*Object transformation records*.
= Beginning of Section =

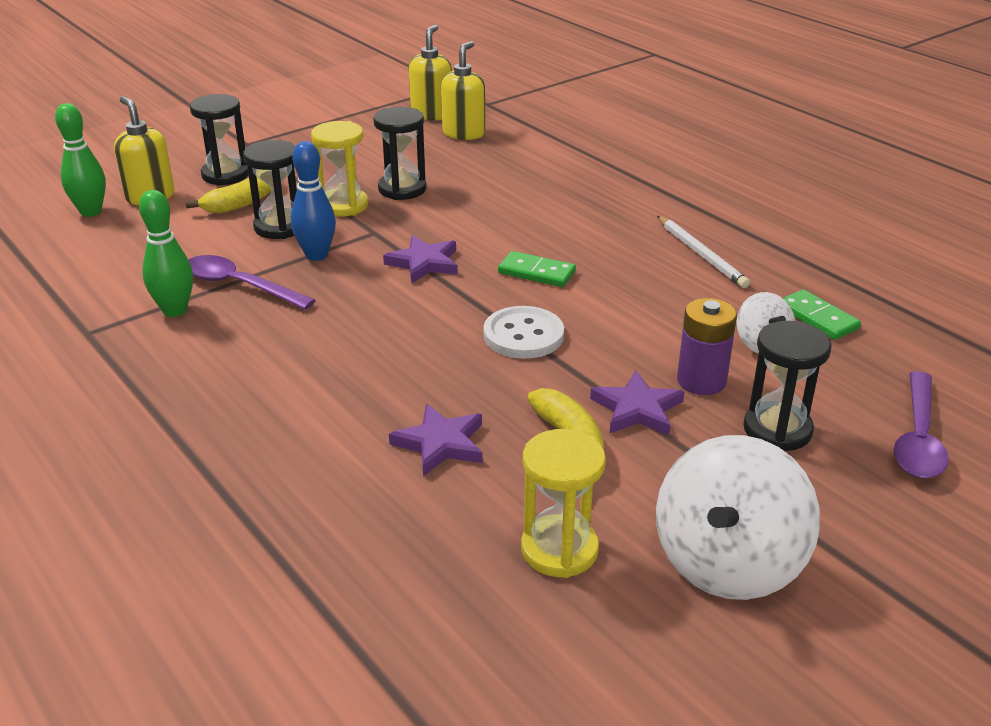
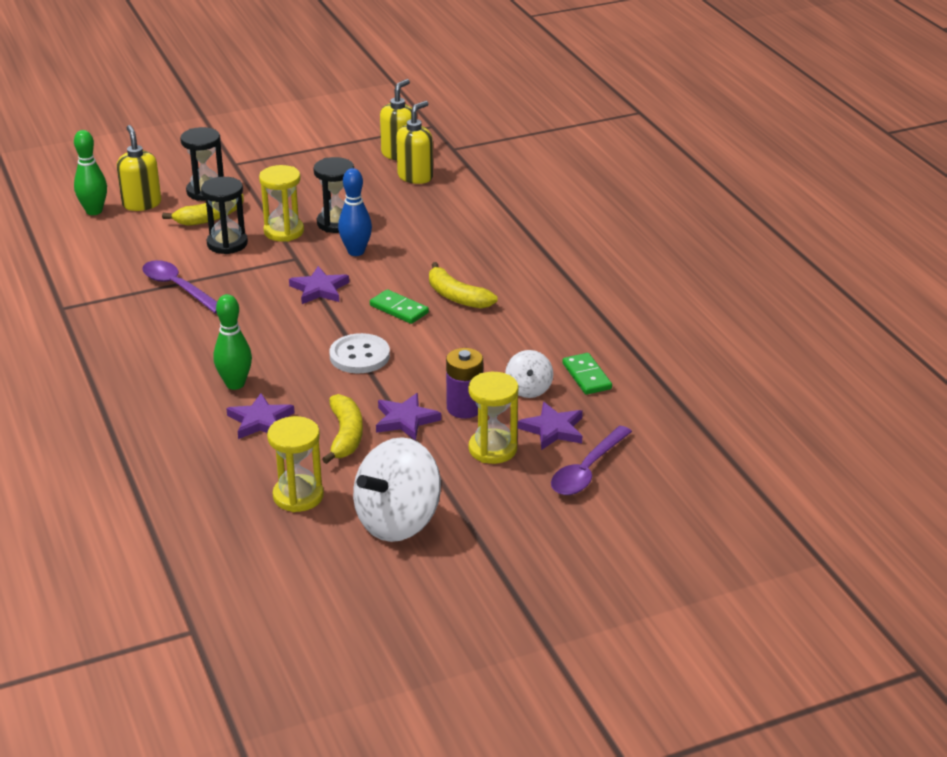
camera: 15 degrees right, 0 degrees up
(175, 310) = (126, 300): green bowling pin -> green bowling pin (235, 384)
(316, 255) = (243, 271): blue bowling pin -> blue bowling pin (356, 252)
(596, 249) = (457, 296): none -> yellow banana
(701, 254) = (536, 313): white pencil -> none
(777, 430) = (492, 449): black hourglass -> yellow hourglass
(832, 390) = (553, 429): none -> purple star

= End of Section =

*Task*. Pictures are to be left out when the entries above are repeated exactly.

*Result of this task*.
camera: 15 degrees right, 0 degrees up
(175, 310) = (126, 300): green bowling pin -> green bowling pin (235, 384)
(316, 255) = (243, 271): blue bowling pin -> blue bowling pin (356, 252)
(596, 249) = (457, 296): none -> yellow banana
(701, 254) = (536, 313): white pencil -> none
(777, 430) = (492, 449): black hourglass -> yellow hourglass
(832, 390) = (553, 429): none -> purple star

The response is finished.